- Exercise details -
Repeat the lines of the listing below exactly, starting with its first line and stopping after the line that contains "blue circle at (336, 319): moved 13 px right".

::: Listing

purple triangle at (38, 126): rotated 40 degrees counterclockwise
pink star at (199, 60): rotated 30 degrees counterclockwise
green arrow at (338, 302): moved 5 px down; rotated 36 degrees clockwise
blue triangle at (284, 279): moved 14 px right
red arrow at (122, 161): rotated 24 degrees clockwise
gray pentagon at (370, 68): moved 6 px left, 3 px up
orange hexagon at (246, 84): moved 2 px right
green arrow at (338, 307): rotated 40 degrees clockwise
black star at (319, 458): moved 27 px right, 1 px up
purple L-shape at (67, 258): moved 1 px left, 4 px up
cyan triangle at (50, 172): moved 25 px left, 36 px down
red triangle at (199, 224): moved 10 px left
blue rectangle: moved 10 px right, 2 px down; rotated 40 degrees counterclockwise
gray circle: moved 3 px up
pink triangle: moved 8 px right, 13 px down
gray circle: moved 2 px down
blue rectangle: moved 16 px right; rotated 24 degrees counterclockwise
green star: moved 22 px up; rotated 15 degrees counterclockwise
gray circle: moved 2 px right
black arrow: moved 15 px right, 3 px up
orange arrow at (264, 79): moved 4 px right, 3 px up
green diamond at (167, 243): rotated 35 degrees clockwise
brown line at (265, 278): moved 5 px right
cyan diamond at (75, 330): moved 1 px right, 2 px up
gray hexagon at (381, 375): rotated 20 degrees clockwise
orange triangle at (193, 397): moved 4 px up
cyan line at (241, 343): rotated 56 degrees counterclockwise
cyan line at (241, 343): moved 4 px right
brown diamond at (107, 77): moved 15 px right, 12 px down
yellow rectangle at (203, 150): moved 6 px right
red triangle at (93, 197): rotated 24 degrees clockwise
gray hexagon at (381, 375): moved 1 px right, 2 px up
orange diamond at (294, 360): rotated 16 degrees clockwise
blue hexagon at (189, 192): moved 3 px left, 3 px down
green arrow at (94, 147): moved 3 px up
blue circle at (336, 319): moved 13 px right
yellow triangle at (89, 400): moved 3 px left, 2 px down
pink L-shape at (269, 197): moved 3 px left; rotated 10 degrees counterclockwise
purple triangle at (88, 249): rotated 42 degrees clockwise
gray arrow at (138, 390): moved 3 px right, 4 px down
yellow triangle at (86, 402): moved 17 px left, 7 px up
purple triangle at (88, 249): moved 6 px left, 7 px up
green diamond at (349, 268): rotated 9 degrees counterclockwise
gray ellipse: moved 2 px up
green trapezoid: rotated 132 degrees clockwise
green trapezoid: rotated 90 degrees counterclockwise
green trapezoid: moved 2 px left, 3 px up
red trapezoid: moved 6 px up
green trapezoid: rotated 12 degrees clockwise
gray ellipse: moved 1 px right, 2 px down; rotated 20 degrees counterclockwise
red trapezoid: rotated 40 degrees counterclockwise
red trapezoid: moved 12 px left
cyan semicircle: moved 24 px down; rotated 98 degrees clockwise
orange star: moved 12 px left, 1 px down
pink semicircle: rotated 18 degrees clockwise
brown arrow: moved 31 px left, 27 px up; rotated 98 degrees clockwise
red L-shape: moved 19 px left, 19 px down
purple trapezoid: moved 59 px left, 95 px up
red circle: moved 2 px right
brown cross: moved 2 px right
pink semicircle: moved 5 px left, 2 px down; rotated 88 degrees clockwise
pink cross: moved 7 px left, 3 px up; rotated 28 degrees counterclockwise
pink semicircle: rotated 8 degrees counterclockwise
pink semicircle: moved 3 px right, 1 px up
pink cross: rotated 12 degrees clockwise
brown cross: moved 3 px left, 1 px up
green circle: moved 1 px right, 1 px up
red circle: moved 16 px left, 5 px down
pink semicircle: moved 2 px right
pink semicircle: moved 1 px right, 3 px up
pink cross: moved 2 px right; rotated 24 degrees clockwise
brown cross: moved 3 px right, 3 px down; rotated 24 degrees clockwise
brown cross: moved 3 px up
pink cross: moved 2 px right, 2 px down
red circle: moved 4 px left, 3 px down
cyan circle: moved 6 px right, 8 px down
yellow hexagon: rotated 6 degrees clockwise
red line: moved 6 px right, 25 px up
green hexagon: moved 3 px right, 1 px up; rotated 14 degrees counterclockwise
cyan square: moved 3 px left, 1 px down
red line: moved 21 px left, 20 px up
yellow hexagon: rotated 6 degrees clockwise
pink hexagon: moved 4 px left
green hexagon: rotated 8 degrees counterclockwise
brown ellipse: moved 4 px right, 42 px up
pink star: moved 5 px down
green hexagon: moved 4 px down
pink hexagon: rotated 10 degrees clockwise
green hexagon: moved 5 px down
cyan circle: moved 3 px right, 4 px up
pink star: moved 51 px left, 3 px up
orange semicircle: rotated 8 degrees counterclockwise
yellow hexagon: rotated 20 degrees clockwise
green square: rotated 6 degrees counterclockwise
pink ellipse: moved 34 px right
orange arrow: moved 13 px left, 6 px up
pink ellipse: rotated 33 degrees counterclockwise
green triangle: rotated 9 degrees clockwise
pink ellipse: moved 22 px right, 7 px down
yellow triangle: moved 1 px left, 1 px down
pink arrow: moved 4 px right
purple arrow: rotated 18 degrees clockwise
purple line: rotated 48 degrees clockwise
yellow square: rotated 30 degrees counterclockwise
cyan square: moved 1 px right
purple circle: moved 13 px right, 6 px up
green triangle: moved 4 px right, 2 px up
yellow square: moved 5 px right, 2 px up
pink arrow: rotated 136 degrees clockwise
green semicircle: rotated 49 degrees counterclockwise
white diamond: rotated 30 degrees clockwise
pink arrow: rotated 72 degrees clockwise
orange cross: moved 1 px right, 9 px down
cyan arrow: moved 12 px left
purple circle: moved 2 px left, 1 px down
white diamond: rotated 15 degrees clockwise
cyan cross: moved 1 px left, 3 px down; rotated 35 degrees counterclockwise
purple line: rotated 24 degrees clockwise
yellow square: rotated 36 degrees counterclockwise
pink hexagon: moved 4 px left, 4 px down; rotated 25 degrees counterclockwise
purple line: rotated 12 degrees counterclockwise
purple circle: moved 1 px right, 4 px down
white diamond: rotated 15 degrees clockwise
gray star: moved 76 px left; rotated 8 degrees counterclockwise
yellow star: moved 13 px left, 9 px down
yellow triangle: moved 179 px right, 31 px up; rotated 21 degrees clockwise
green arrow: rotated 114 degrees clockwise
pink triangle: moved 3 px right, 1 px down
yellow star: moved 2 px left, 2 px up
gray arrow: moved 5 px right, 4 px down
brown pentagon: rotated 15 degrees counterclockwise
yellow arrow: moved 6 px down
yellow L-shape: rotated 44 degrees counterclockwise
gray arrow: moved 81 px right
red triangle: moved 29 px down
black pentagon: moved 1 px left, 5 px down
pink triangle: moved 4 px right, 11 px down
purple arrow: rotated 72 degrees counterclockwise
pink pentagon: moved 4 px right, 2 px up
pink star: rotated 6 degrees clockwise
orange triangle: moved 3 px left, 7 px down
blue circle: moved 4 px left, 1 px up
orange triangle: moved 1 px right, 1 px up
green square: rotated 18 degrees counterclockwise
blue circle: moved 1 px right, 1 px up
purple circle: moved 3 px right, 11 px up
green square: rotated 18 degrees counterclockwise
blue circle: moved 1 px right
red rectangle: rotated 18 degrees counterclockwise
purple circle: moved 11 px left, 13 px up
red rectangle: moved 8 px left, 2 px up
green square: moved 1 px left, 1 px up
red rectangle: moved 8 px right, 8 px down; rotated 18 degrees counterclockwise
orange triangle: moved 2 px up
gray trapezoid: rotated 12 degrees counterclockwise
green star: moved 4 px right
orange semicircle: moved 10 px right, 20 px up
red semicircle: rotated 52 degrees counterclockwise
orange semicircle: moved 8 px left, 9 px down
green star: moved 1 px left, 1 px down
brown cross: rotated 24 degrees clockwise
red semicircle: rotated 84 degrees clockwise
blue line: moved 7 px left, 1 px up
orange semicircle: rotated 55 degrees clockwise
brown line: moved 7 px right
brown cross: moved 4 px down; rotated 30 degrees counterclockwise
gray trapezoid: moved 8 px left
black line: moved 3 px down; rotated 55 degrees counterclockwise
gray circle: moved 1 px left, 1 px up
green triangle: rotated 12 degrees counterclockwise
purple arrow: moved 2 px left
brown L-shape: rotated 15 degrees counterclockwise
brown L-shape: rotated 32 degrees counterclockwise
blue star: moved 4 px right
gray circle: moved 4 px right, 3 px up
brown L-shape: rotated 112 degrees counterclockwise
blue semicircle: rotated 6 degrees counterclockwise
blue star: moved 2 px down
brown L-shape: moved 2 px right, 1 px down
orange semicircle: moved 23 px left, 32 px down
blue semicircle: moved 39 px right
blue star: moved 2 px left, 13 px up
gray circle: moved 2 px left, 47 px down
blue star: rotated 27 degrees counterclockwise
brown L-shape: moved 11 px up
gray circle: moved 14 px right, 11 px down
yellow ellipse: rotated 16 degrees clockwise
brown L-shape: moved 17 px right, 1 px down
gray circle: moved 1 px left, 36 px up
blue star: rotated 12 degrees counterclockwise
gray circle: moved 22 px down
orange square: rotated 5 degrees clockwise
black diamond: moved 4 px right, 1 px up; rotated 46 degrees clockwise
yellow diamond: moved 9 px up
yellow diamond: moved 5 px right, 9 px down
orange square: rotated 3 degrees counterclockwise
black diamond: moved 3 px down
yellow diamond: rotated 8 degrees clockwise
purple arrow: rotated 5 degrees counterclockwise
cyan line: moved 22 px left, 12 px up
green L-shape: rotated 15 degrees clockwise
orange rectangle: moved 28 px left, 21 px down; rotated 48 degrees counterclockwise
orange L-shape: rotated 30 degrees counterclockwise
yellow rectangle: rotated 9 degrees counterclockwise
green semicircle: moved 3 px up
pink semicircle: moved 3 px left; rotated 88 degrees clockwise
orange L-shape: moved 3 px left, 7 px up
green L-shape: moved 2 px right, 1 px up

::::::

- Full answer -
purple triangle at (38, 126): rotated 40 degrees counterclockwise
pink star at (199, 60): rotated 30 degrees counterclockwise
green arrow at (338, 302): moved 5 px down; rotated 36 degrees clockwise
blue triangle at (284, 279): moved 14 px right
red arrow at (122, 161): rotated 24 degrees clockwise
gray pentagon at (370, 68): moved 6 px left, 3 px up
orange hexagon at (246, 84): moved 2 px right
green arrow at (338, 307): rotated 40 degrees clockwise
black star at (319, 458): moved 27 px right, 1 px up
purple L-shape at (67, 258): moved 1 px left, 4 px up
cyan triangle at (50, 172): moved 25 px left, 36 px down
red triangle at (199, 224): moved 10 px left
blue rectangle: moved 10 px right, 2 px down; rotated 40 degrees counterclockwise
gray circle: moved 3 px up
pink triangle: moved 8 px right, 13 px down
gray circle: moved 2 px down
blue rectangle: moved 16 px right; rotated 24 degrees counterclockwise
green star: moved 22 px up; rotated 15 degrees counterclockwise
gray circle: moved 2 px right
black arrow: moved 15 px right, 3 px up
orange arrow at (264, 79): moved 4 px right, 3 px up
green diamond at (167, 243): rotated 35 degrees clockwise
brown line at (265, 278): moved 5 px right
cyan diamond at (75, 330): moved 1 px right, 2 px up
gray hexagon at (381, 375): rotated 20 degrees clockwise
orange triangle at (193, 397): moved 4 px up
cyan line at (241, 343): rotated 56 degrees counterclockwise
cyan line at (241, 343): moved 4 px right
brown diamond at (107, 77): moved 15 px right, 12 px down
yellow rectangle at (203, 150): moved 6 px right
red triangle at (93, 197): rotated 24 degrees clockwise
gray hexagon at (381, 375): moved 1 px right, 2 px up
orange diamond at (294, 360): rotated 16 degrees clockwise
blue hexagon at (189, 192): moved 3 px left, 3 px down
green arrow at (94, 147): moved 3 px up
blue circle at (336, 319): moved 13 px right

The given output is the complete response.